Problem statement |
Look below for the lines from the one with "none -> black plate H7 level 2" to the one with "none -> cyan brick E3:E5 level 1", and copy exactly those lines, both ends included.

Records shown |
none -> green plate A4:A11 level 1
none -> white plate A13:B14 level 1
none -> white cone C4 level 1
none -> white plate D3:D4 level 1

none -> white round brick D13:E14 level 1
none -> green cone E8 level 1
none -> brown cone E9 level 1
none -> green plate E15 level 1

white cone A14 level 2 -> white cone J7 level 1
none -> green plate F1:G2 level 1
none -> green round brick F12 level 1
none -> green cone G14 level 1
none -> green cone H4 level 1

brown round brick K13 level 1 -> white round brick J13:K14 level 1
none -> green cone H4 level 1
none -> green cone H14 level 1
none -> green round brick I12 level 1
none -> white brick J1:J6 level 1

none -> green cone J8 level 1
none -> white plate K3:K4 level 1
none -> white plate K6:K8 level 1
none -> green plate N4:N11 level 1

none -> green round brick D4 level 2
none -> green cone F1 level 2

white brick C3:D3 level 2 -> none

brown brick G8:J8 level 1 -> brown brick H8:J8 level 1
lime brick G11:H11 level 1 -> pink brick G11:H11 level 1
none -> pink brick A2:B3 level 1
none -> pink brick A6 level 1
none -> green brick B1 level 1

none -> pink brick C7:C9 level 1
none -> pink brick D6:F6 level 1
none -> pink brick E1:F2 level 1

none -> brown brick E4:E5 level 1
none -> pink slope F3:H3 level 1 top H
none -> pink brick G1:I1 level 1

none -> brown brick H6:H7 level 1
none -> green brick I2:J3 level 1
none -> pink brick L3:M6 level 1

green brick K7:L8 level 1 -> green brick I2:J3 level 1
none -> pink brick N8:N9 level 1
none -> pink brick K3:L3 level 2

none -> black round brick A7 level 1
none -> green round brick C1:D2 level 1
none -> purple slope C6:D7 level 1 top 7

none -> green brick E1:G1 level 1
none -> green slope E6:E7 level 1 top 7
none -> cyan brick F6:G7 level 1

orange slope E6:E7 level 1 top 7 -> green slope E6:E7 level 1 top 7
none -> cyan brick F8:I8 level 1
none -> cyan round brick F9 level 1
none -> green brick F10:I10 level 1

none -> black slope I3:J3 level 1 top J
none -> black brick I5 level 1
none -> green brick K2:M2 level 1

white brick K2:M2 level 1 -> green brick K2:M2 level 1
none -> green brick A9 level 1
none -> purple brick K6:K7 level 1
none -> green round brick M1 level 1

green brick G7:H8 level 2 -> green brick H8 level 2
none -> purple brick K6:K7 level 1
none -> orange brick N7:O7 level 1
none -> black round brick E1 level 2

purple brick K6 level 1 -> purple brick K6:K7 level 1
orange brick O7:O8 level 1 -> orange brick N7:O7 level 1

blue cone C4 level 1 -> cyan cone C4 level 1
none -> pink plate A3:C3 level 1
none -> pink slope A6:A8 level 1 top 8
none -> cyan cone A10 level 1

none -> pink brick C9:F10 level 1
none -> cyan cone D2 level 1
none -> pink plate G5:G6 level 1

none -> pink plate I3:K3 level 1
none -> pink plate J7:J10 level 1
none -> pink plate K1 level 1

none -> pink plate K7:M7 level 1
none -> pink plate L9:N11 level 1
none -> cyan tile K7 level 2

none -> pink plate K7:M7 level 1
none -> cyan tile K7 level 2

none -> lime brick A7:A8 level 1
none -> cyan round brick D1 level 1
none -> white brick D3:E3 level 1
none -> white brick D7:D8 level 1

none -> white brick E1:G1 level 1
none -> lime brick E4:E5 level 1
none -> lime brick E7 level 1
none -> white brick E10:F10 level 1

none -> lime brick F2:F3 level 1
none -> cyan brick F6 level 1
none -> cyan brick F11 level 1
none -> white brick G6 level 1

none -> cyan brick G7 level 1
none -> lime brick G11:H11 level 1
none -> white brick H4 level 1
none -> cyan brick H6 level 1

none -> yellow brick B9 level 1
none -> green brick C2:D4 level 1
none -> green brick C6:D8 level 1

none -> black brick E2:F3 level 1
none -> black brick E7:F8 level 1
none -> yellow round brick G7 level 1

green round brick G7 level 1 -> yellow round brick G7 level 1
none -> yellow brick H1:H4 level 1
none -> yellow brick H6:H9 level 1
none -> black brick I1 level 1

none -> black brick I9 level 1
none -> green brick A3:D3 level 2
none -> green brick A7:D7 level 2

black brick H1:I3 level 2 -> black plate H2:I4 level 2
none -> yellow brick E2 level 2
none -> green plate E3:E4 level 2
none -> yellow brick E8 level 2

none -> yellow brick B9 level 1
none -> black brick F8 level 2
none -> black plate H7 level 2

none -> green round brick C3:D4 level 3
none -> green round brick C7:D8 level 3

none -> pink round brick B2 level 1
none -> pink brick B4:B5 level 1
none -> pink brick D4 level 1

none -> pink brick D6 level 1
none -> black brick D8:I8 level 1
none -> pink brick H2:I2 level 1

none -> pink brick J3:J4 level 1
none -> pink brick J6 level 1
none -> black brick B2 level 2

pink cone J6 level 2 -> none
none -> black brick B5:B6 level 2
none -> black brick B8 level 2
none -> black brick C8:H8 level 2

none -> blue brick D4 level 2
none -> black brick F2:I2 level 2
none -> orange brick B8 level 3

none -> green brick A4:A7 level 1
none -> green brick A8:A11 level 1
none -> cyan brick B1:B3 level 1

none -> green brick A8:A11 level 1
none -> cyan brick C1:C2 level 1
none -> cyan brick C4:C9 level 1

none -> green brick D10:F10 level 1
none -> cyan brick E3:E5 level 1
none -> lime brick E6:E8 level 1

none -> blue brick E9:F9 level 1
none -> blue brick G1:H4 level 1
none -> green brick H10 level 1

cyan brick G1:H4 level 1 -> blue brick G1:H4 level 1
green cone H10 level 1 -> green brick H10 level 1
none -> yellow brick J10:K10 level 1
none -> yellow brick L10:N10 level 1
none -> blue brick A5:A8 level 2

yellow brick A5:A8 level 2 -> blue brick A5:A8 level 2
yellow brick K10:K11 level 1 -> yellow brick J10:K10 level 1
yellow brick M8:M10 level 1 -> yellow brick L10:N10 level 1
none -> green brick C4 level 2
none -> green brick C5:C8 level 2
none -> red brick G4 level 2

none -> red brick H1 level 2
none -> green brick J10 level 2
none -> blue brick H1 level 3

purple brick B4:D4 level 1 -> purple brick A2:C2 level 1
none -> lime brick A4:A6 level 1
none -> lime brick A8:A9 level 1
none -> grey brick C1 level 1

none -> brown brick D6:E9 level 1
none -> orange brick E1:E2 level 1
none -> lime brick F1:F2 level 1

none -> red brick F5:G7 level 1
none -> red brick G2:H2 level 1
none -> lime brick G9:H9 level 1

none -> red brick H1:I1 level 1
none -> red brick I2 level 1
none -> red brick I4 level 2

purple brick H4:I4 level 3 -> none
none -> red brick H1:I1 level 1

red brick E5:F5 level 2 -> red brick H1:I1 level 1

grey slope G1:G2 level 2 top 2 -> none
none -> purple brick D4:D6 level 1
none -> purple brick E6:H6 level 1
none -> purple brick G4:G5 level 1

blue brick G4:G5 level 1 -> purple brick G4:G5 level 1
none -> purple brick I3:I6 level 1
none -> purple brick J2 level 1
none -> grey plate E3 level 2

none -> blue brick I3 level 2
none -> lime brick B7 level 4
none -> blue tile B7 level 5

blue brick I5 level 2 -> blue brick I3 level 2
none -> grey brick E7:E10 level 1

Solution below |
none -> black plate H7 level 2

none -> green round brick C3:D4 level 3
none -> green round brick C7:D8 level 3

none -> pink round brick B2 level 1
none -> pink brick B4:B5 level 1
none -> pink brick D4 level 1

none -> pink brick D6 level 1
none -> black brick D8:I8 level 1
none -> pink brick H2:I2 level 1

none -> pink brick J3:J4 level 1
none -> pink brick J6 level 1
none -> black brick B2 level 2

pink cone J6 level 2 -> none
none -> black brick B5:B6 level 2
none -> black brick B8 level 2
none -> black brick C8:H8 level 2

none -> blue brick D4 level 2
none -> black brick F2:I2 level 2
none -> orange brick B8 level 3

none -> green brick A4:A7 level 1
none -> green brick A8:A11 level 1
none -> cyan brick B1:B3 level 1

none -> green brick A8:A11 level 1
none -> cyan brick C1:C2 level 1
none -> cyan brick C4:C9 level 1

none -> green brick D10:F10 level 1
none -> cyan brick E3:E5 level 1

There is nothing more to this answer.